» What is needed: Of the lines in the material below, print only those from the one containing "dresser: (182, 488)" to the one containing "armchair: (100, 204) -> (83, 35), turned 90", ends included, exactly as written and without pictures.

» Data under study:
==================================================

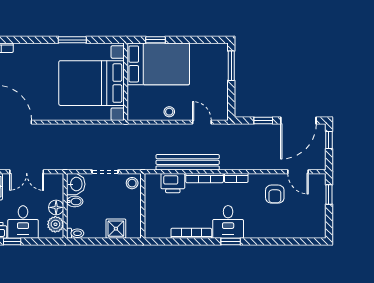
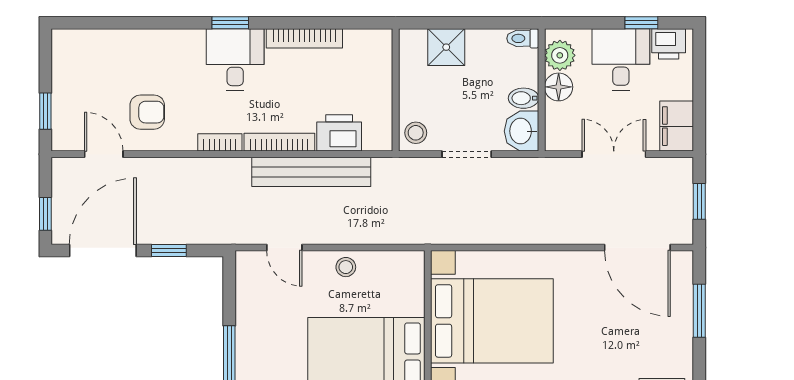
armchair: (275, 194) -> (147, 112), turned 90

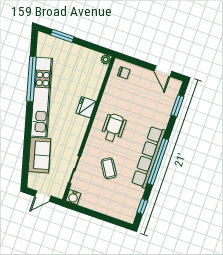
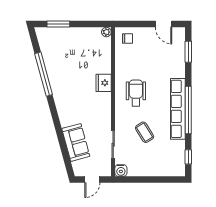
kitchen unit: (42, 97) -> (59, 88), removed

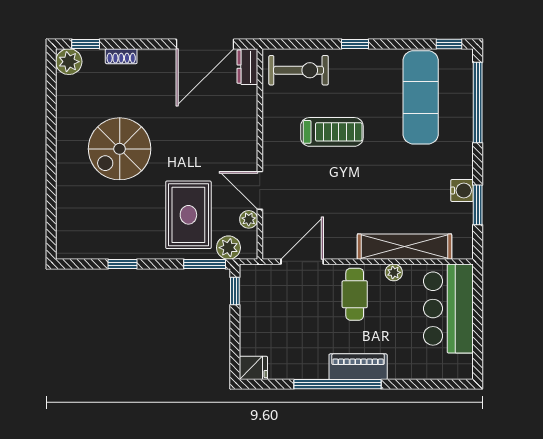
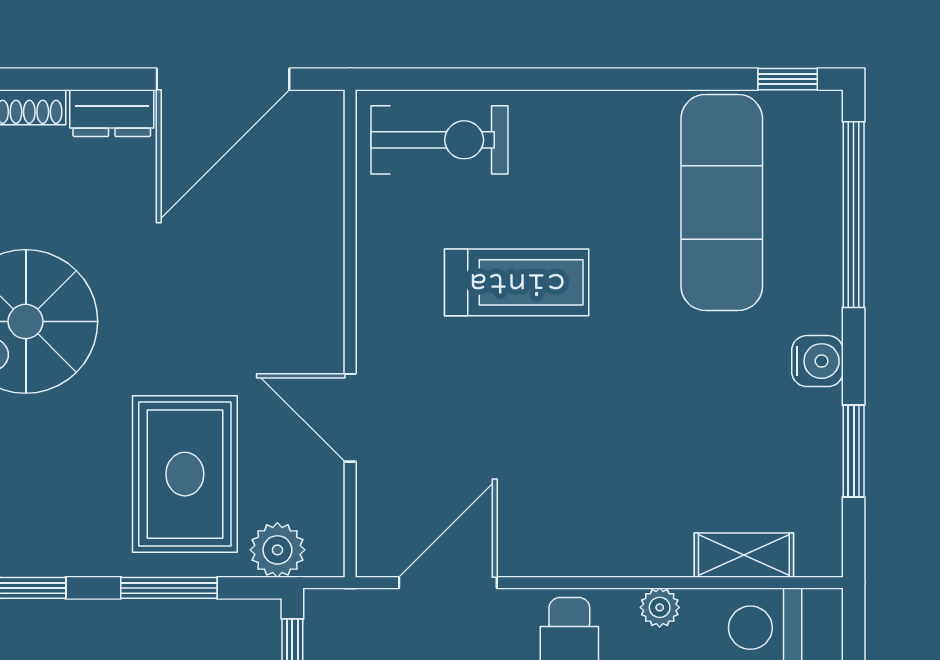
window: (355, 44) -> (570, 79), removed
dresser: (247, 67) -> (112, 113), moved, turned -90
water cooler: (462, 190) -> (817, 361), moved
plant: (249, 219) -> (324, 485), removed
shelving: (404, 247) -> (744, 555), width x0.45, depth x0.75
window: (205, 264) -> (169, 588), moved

==================================================

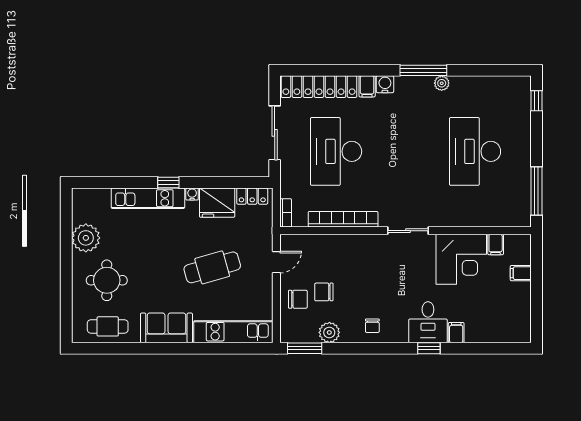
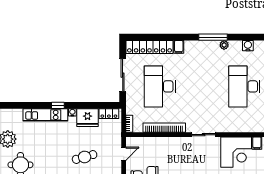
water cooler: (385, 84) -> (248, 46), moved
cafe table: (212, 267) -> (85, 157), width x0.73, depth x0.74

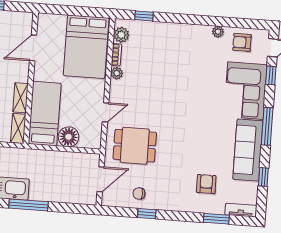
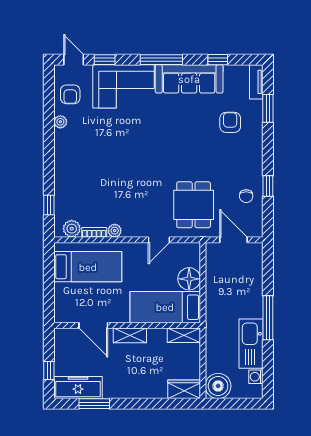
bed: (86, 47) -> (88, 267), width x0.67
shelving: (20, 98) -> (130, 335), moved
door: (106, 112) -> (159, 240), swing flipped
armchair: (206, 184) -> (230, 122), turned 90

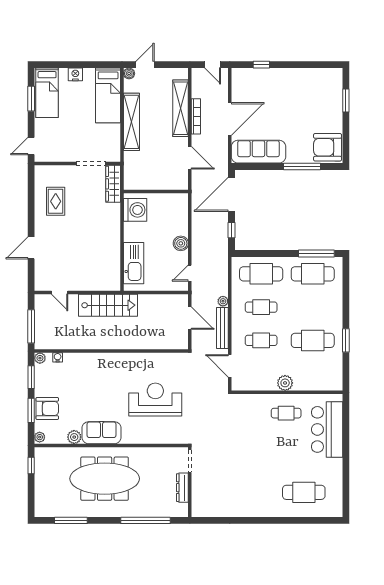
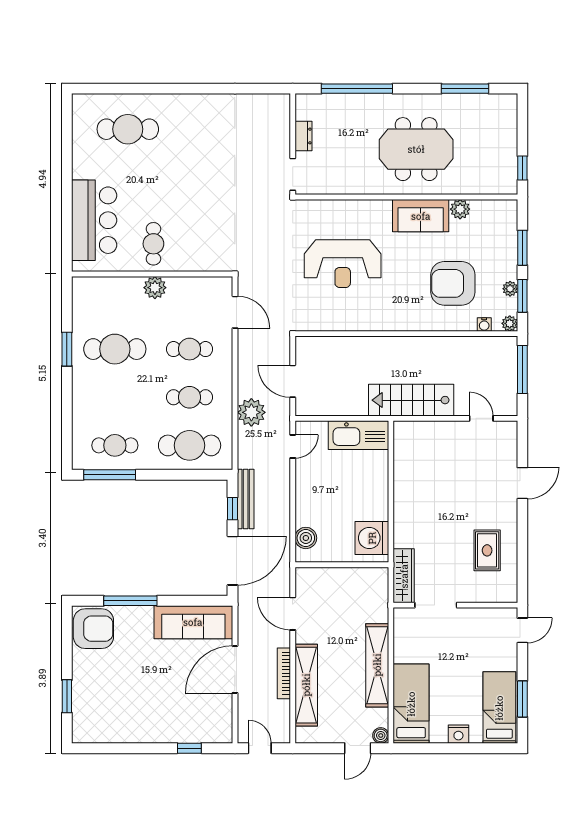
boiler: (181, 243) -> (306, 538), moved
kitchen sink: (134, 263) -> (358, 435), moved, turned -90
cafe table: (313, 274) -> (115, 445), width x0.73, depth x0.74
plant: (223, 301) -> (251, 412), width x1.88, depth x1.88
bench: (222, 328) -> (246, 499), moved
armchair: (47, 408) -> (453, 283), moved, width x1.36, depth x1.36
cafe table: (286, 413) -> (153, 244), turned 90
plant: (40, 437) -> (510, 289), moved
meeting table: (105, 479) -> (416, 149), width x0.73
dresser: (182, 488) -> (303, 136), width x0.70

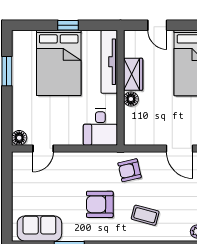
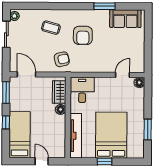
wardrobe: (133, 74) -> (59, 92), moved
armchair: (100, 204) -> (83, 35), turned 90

==================================================

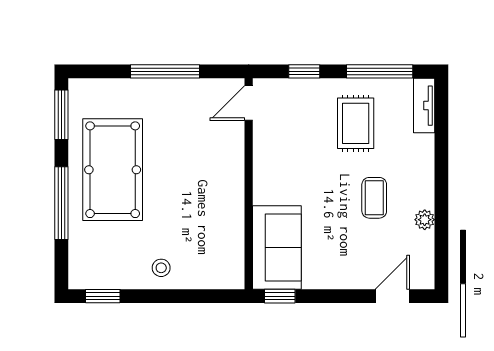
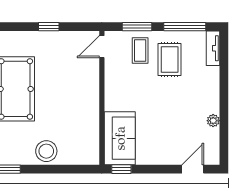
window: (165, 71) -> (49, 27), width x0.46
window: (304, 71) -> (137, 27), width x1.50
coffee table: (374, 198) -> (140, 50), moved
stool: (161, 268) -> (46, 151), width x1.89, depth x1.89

==================================================

» Exercise result:
dresser: (182, 488) -> (303, 136), width x0.70

wardrobe: (133, 74) -> (59, 92), moved
armchair: (100, 204) -> (83, 35), turned 90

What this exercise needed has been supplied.